→ **Exercise aim**:
Only the lines below starting at the one containing "C6: 1500uF (n3, n15) -> 680nF (n3, n15)" and ending at the one containing "S203: button (RESET, VS)" belong in the answer, each copied exactly.

→ **Exercise data**:
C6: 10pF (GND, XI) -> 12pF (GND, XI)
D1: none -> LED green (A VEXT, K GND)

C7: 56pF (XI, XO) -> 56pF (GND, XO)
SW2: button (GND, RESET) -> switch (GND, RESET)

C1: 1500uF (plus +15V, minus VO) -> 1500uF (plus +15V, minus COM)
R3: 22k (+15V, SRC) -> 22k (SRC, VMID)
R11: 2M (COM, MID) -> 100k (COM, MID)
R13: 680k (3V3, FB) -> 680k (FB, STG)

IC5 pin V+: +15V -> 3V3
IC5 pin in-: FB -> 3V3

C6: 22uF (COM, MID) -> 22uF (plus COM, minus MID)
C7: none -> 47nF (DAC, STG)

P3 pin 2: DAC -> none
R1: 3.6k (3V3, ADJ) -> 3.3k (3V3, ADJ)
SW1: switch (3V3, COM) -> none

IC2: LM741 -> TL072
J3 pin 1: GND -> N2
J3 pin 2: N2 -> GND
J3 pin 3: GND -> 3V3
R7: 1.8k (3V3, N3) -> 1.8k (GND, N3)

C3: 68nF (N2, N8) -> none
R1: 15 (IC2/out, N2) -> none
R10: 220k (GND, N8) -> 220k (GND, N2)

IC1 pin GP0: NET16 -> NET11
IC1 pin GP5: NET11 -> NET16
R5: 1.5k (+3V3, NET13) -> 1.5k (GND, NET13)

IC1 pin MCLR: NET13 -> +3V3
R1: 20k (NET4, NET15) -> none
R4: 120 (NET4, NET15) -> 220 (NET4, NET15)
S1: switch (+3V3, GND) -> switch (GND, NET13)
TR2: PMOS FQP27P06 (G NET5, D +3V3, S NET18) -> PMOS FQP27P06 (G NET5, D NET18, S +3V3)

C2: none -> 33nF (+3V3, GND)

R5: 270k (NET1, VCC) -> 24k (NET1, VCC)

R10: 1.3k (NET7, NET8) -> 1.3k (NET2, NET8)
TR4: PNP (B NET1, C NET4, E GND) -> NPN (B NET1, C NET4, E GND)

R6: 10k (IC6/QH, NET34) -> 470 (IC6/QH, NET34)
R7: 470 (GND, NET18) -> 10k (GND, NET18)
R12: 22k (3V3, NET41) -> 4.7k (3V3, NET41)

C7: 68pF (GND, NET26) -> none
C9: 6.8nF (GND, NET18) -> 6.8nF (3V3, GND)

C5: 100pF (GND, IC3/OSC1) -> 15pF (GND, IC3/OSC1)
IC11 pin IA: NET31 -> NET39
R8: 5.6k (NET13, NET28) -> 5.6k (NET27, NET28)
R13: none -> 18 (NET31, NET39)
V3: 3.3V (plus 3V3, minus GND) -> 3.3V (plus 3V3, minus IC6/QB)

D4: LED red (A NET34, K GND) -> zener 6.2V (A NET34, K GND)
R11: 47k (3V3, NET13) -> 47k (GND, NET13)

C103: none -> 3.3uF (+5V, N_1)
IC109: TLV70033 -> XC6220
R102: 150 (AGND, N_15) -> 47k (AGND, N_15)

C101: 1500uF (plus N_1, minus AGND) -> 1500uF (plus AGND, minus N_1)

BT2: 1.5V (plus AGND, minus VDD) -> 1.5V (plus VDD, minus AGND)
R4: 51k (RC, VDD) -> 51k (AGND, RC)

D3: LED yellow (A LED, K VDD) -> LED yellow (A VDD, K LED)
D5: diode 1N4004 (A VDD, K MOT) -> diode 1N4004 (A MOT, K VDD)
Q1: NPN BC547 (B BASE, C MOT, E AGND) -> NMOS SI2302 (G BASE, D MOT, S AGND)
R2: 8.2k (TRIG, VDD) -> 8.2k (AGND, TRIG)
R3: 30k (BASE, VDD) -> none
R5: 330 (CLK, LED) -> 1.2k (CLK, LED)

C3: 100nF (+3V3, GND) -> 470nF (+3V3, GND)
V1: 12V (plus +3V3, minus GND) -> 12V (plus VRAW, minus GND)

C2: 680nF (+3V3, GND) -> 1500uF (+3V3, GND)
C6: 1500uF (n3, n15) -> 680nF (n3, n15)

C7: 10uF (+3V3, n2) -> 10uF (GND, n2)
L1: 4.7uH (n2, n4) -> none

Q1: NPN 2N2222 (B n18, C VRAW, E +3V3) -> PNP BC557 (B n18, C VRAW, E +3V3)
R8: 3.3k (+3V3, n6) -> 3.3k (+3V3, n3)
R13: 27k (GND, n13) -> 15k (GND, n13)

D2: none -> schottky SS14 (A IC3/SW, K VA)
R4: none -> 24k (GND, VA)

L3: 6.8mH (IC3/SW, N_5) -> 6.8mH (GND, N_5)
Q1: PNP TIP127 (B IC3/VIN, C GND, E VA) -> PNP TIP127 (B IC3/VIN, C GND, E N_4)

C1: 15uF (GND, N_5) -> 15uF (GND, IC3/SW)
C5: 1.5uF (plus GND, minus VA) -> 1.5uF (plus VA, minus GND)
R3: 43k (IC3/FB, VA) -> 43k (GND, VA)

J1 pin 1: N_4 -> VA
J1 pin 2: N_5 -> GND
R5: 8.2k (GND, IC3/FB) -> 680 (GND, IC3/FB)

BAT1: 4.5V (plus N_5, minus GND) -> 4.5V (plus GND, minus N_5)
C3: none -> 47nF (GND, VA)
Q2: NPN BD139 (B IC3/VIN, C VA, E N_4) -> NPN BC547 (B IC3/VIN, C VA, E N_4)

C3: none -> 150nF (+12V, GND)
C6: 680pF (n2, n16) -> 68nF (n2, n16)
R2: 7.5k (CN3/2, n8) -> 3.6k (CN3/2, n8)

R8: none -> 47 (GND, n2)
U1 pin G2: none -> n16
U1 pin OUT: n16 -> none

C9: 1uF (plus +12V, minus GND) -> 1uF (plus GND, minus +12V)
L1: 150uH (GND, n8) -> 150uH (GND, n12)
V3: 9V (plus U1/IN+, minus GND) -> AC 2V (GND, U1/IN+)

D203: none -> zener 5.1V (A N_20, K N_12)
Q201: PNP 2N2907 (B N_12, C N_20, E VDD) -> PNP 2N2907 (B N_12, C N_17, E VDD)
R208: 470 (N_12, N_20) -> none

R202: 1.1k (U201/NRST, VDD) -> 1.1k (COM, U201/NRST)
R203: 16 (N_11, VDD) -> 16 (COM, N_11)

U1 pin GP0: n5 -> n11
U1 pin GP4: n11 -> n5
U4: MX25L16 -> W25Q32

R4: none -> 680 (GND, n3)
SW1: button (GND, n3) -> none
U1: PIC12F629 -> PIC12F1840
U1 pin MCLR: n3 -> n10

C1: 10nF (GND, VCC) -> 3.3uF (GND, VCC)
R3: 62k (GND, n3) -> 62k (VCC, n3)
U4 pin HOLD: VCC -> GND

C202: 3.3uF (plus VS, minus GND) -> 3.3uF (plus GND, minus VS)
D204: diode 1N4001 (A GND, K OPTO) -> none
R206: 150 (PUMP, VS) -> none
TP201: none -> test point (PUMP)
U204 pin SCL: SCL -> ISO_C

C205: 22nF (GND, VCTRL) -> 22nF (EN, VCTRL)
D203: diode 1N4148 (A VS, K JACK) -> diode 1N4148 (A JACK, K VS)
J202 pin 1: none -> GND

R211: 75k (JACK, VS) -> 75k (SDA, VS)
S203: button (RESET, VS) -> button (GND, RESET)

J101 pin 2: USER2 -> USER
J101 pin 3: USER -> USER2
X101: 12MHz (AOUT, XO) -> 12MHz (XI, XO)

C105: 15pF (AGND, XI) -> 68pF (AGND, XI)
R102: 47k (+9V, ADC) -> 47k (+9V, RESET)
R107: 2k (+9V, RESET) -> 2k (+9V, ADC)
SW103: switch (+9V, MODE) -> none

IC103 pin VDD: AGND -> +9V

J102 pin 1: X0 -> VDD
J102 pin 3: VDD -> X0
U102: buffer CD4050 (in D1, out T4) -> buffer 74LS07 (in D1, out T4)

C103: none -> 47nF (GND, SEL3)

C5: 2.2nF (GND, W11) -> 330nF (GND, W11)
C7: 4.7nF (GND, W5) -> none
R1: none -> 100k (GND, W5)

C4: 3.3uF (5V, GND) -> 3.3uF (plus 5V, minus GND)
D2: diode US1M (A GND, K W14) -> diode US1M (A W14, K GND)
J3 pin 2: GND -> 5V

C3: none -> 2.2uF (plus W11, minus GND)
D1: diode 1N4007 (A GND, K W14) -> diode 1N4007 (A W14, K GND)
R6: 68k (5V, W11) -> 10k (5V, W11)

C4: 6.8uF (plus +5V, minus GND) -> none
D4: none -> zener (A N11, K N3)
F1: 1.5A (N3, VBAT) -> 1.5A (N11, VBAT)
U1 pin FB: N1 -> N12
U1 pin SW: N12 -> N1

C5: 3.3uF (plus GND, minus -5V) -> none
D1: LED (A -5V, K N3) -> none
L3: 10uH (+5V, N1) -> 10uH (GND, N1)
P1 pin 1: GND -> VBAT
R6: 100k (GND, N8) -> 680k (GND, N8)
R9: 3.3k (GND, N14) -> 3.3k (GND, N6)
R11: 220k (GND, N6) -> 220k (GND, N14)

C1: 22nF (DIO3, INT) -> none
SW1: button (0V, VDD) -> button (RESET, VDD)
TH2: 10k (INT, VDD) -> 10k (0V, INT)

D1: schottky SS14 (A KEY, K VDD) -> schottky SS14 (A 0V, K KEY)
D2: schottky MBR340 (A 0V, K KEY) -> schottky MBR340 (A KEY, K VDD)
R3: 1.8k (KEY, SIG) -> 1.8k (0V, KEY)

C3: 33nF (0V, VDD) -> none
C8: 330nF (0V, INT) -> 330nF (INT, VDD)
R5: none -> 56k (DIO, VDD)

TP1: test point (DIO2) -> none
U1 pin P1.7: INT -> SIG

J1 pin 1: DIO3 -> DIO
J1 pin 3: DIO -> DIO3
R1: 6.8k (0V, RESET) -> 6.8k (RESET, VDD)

→ **Written response**:
C6: 1500uF (n3, n15) -> 680nF (n3, n15)

C7: 10uF (+3V3, n2) -> 10uF (GND, n2)
L1: 4.7uH (n2, n4) -> none

Q1: NPN 2N2222 (B n18, C VRAW, E +3V3) -> PNP BC557 (B n18, C VRAW, E +3V3)
R8: 3.3k (+3V3, n6) -> 3.3k (+3V3, n3)
R13: 27k (GND, n13) -> 15k (GND, n13)

D2: none -> schottky SS14 (A IC3/SW, K VA)
R4: none -> 24k (GND, VA)

L3: 6.8mH (IC3/SW, N_5) -> 6.8mH (GND, N_5)
Q1: PNP TIP127 (B IC3/VIN, C GND, E VA) -> PNP TIP127 (B IC3/VIN, C GND, E N_4)

C1: 15uF (GND, N_5) -> 15uF (GND, IC3/SW)
C5: 1.5uF (plus GND, minus VA) -> 1.5uF (plus VA, minus GND)
R3: 43k (IC3/FB, VA) -> 43k (GND, VA)

J1 pin 1: N_4 -> VA
J1 pin 2: N_5 -> GND
R5: 8.2k (GND, IC3/FB) -> 680 (GND, IC3/FB)

BAT1: 4.5V (plus N_5, minus GND) -> 4.5V (plus GND, minus N_5)
C3: none -> 47nF (GND, VA)
Q2: NPN BD139 (B IC3/VIN, C VA, E N_4) -> NPN BC547 (B IC3/VIN, C VA, E N_4)

C3: none -> 150nF (+12V, GND)
C6: 680pF (n2, n16) -> 68nF (n2, n16)
R2: 7.5k (CN3/2, n8) -> 3.6k (CN3/2, n8)

R8: none -> 47 (GND, n2)
U1 pin G2: none -> n16
U1 pin OUT: n16 -> none

C9: 1uF (plus +12V, minus GND) -> 1uF (plus GND, minus +12V)
L1: 150uH (GND, n8) -> 150uH (GND, n12)
V3: 9V (plus U1/IN+, minus GND) -> AC 2V (GND, U1/IN+)

D203: none -> zener 5.1V (A N_20, K N_12)
Q201: PNP 2N2907 (B N_12, C N_20, E VDD) -> PNP 2N2907 (B N_12, C N_17, E VDD)
R208: 470 (N_12, N_20) -> none

R202: 1.1k (U201/NRST, VDD) -> 1.1k (COM, U201/NRST)
R203: 16 (N_11, VDD) -> 16 (COM, N_11)

U1 pin GP0: n5 -> n11
U1 pin GP4: n11 -> n5
U4: MX25L16 -> W25Q32

R4: none -> 680 (GND, n3)
SW1: button (GND, n3) -> none
U1: PIC12F629 -> PIC12F1840
U1 pin MCLR: n3 -> n10

C1: 10nF (GND, VCC) -> 3.3uF (GND, VCC)
R3: 62k (GND, n3) -> 62k (VCC, n3)
U4 pin HOLD: VCC -> GND

C202: 3.3uF (plus VS, minus GND) -> 3.3uF (plus GND, minus VS)
D204: diode 1N4001 (A GND, K OPTO) -> none
R206: 150 (PUMP, VS) -> none
TP201: none -> test point (PUMP)
U204 pin SCL: SCL -> ISO_C

C205: 22nF (GND, VCTRL) -> 22nF (EN, VCTRL)
D203: diode 1N4148 (A VS, K JACK) -> diode 1N4148 (A JACK, K VS)
J202 pin 1: none -> GND

R211: 75k (JACK, VS) -> 75k (SDA, VS)
S203: button (RESET, VS) -> button (GND, RESET)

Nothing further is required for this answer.